**What is needed**:
Give back, exactly and with nothing added, the lines that run from the one containing "C10: 47uF (plus" to the final line below.

Collected data entries:
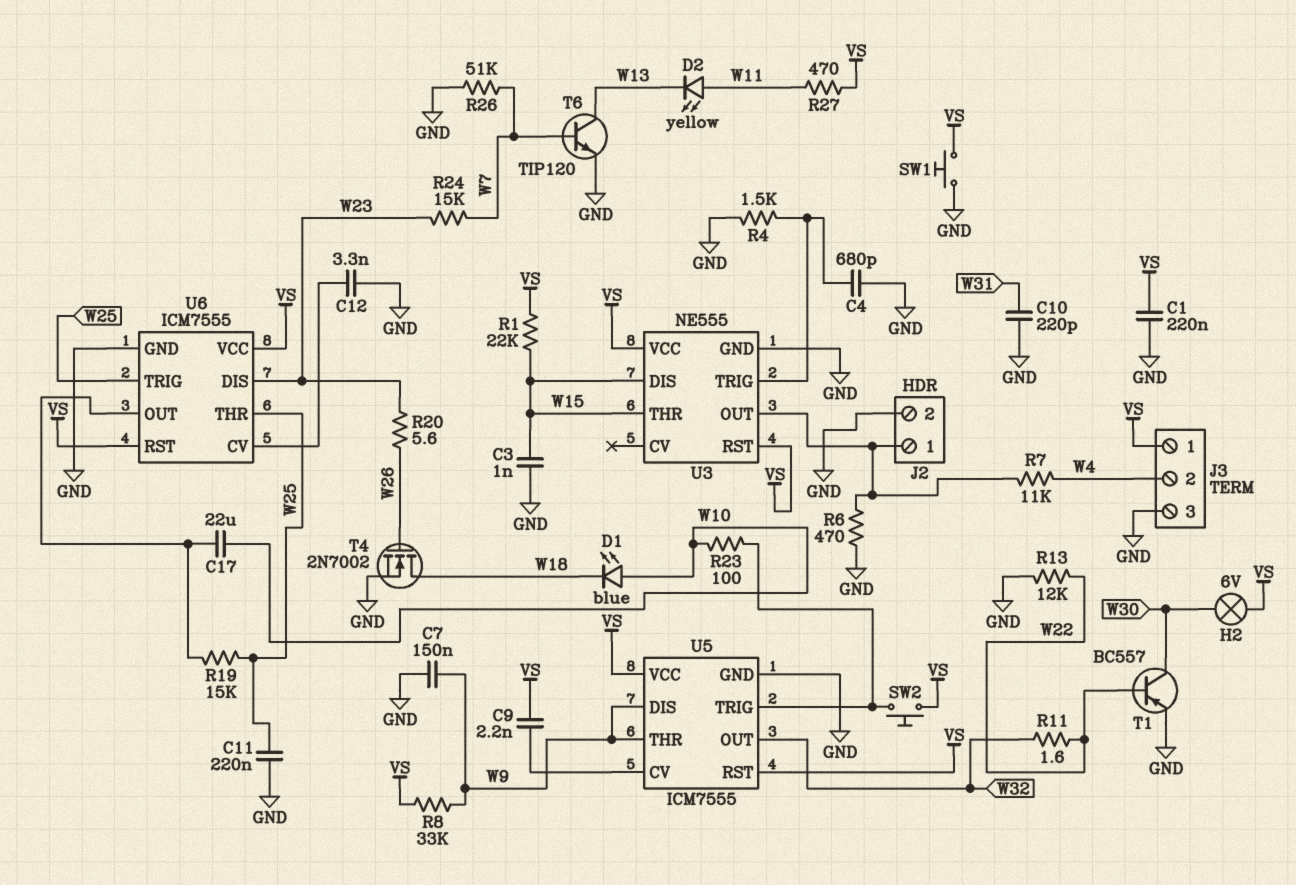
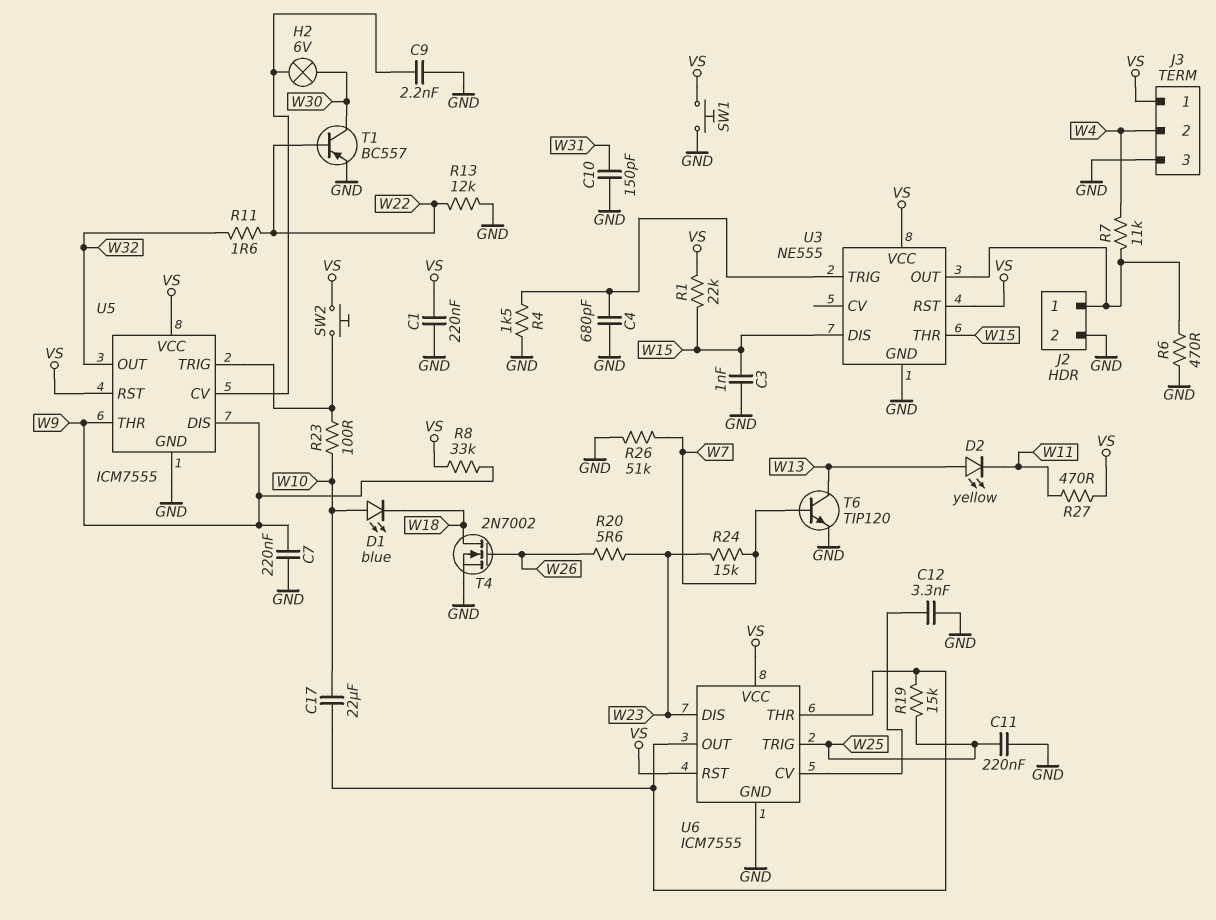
C7: 150nF (GND, W9) -> 220nF (GND, W9)
C9: 2.2nF (U5/CV, VS) -> 2.2nF (GND, U5/CV)
C10: 220pF (GND, W31) -> 150pF (GND, W31)
D2: LED yellow (A W11, K W13) -> LED yellow (A W13, K W11)
H2: lamp 6V (VS, W30) -> lamp 6V (U5/CV, W30)
U6 pin THR: W25 -> U6/OUT

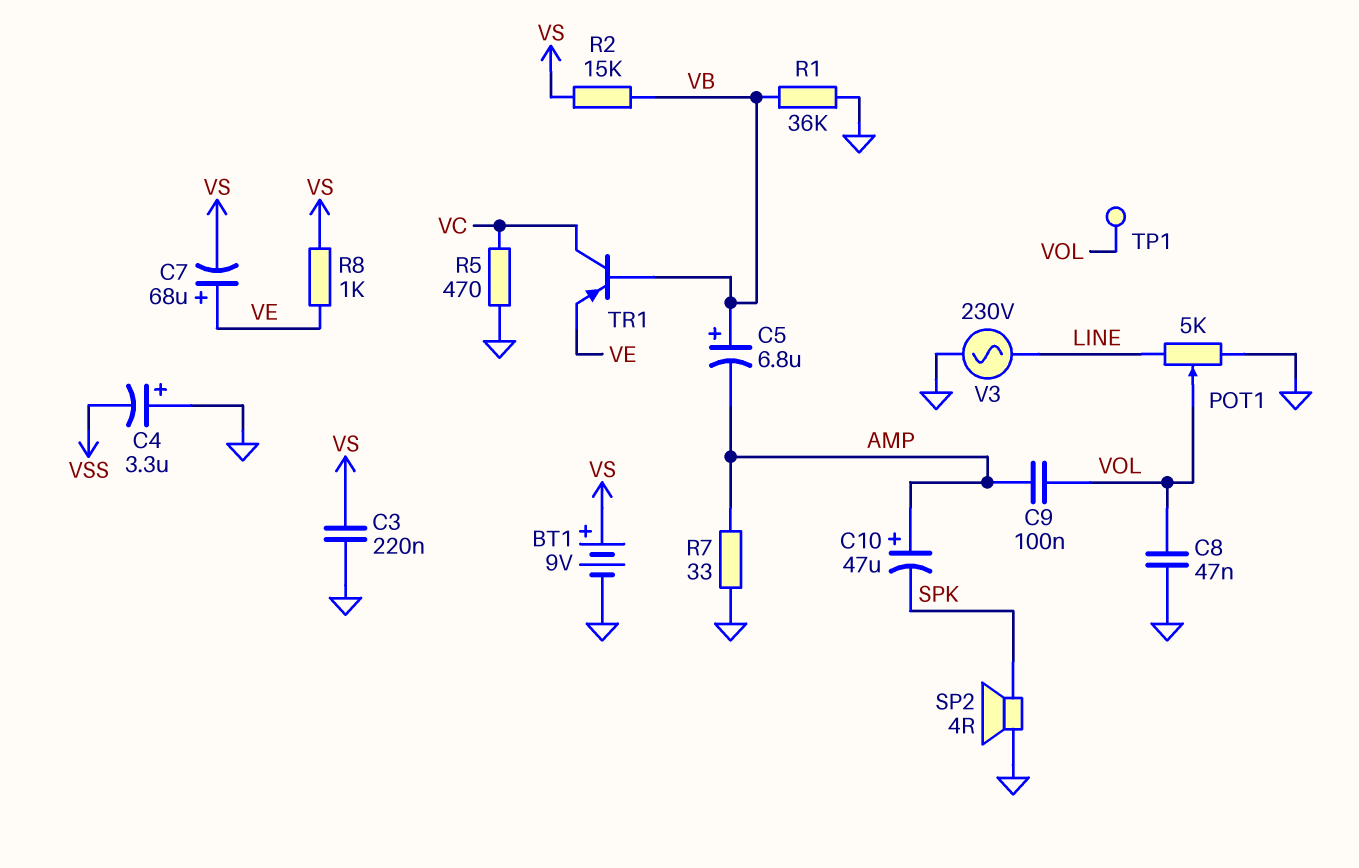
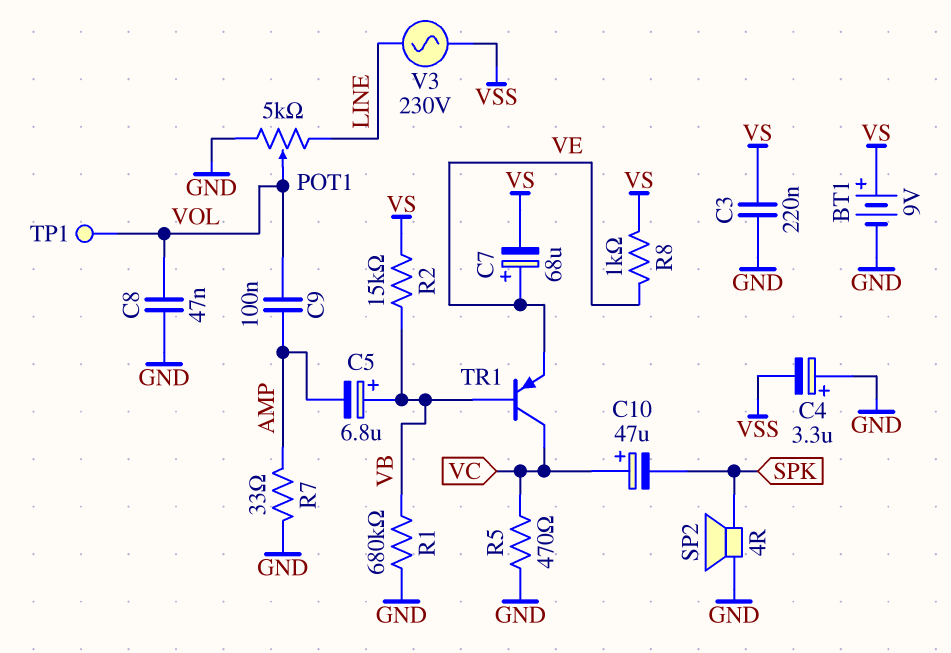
C10: 47uF (plus AMP, minus SPK) -> 47uF (plus VC, minus SPK)
R1: 36k (GND, VB) -> 680k (GND, VB)
V3: AC 230V (GND, LINE) -> AC 230V (LINE, VSS)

**Expected answer**:
C10: 47uF (plus AMP, minus SPK) -> 47uF (plus VC, minus SPK)
R1: 36k (GND, VB) -> 680k (GND, VB)
V3: AC 230V (GND, LINE) -> AC 230V (LINE, VSS)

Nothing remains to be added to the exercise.